EXERCISE DETAILS:
For the records below, report how many lines include "none", with no accompanying text.

TASK MATERIAL:
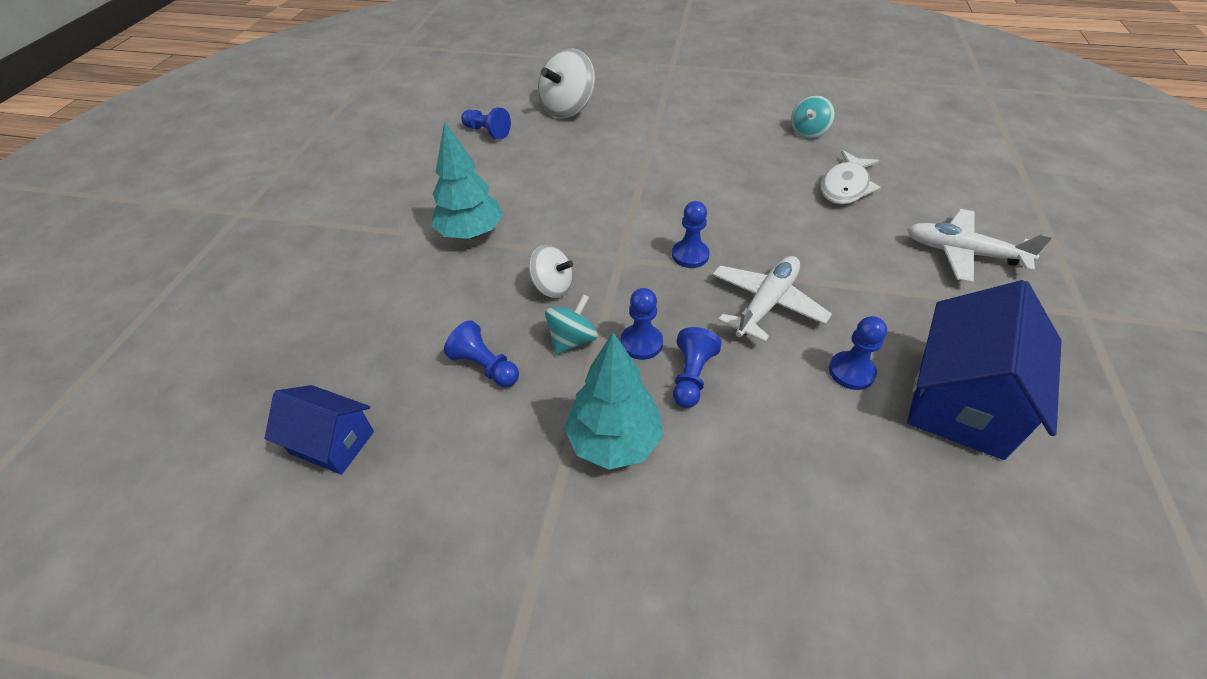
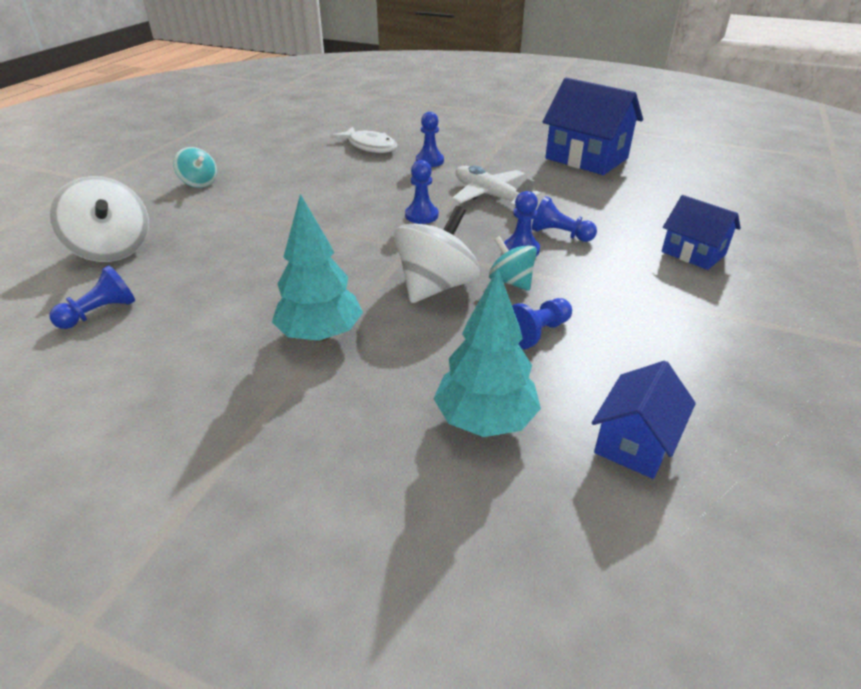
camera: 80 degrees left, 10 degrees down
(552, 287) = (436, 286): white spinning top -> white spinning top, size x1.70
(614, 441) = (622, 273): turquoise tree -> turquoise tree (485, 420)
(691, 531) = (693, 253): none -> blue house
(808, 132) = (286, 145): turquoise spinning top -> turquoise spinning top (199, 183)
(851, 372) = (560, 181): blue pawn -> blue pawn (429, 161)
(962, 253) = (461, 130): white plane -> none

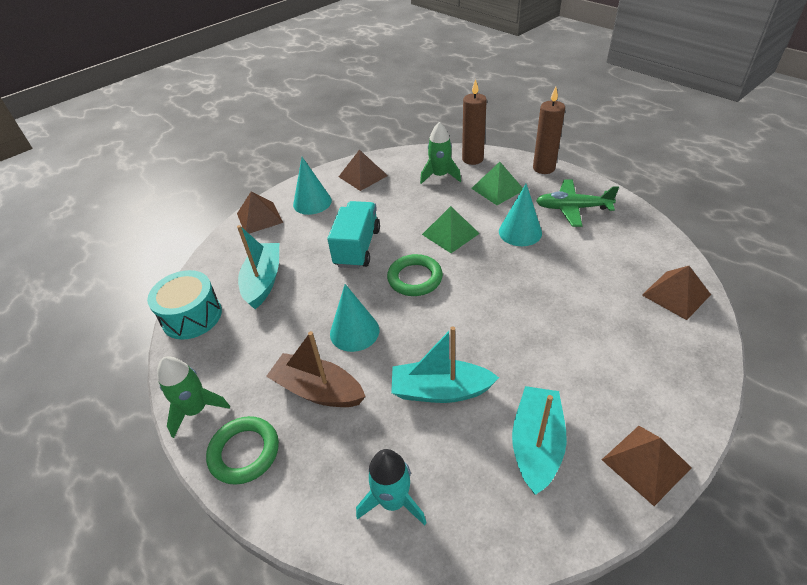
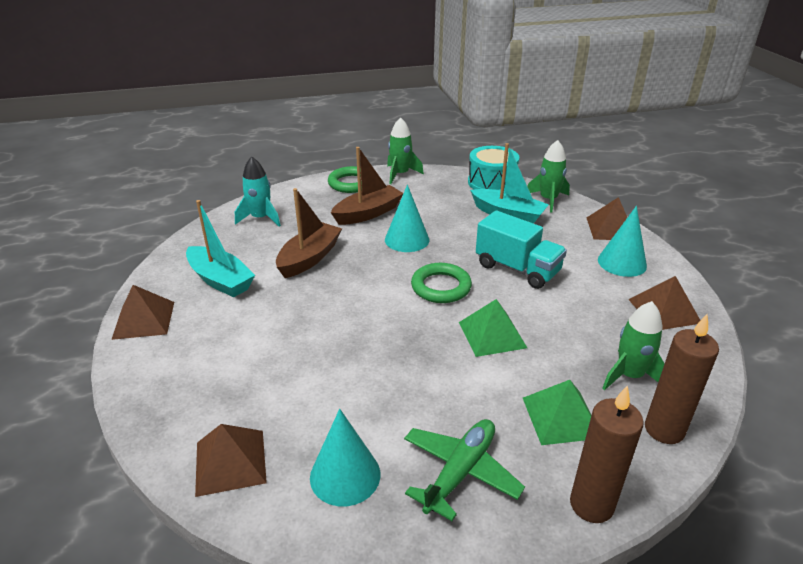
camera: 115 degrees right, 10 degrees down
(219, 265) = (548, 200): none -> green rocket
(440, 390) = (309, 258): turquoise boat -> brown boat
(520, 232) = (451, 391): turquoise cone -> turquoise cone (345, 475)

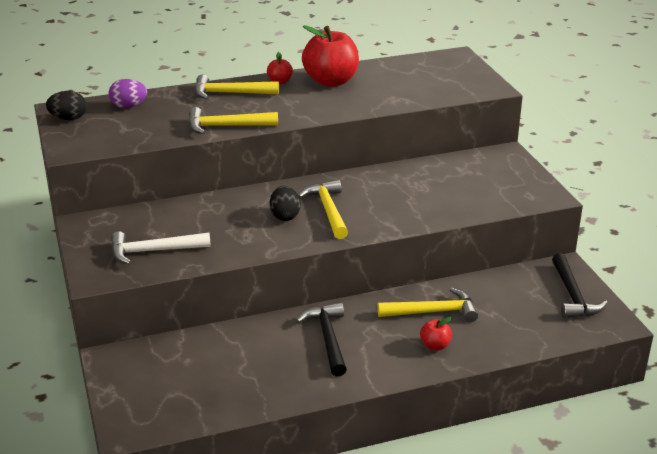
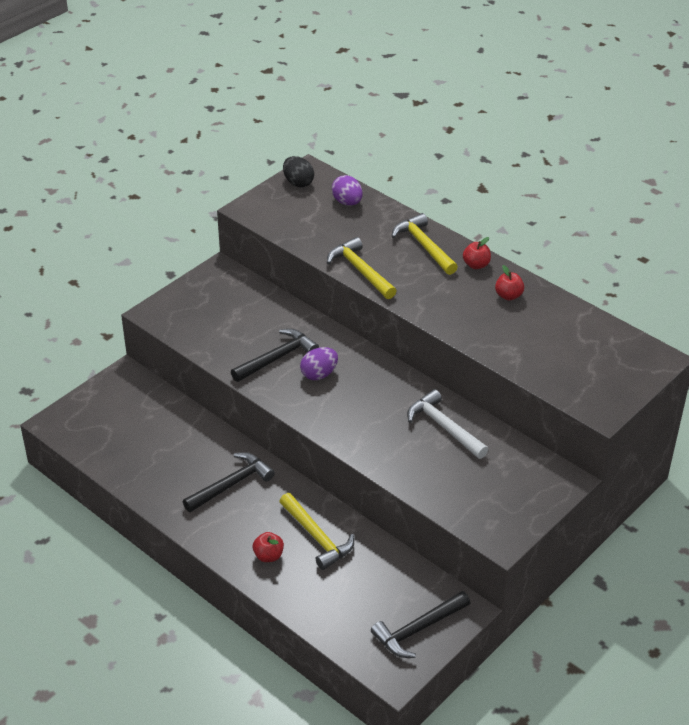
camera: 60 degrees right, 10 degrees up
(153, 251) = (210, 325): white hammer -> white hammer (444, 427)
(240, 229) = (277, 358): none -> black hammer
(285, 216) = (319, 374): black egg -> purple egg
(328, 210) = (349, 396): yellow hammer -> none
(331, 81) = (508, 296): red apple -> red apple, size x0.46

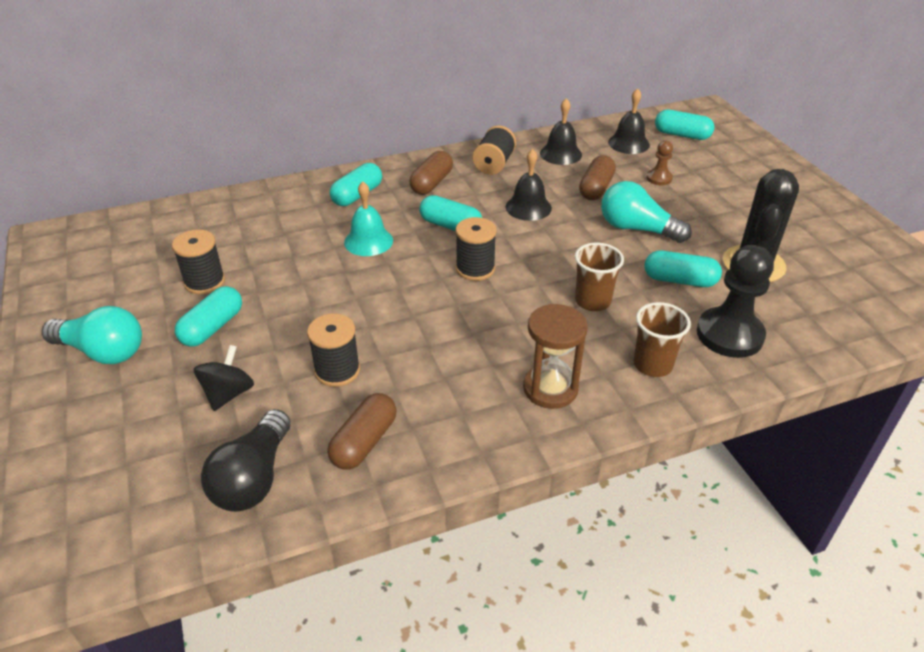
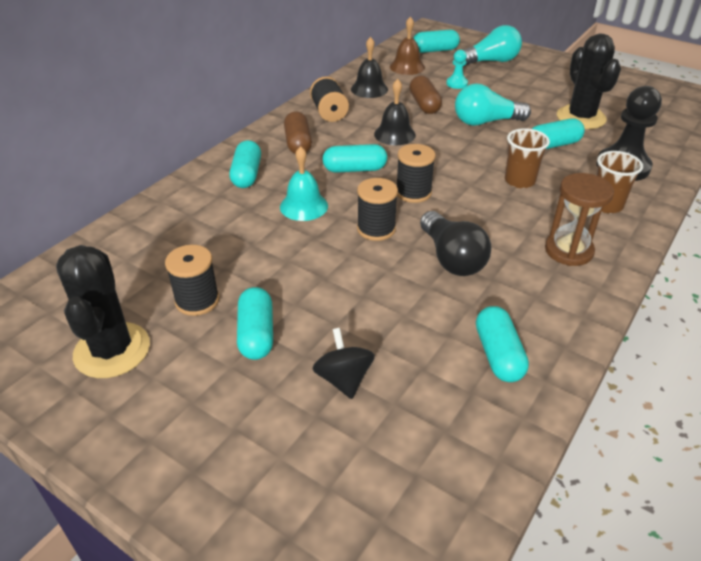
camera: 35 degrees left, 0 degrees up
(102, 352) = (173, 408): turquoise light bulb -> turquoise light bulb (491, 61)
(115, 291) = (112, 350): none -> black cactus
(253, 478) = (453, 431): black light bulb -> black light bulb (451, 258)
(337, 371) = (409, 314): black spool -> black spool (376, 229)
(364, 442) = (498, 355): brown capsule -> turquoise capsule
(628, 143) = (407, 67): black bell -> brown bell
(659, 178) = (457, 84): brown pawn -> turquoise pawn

SOLUTION:
6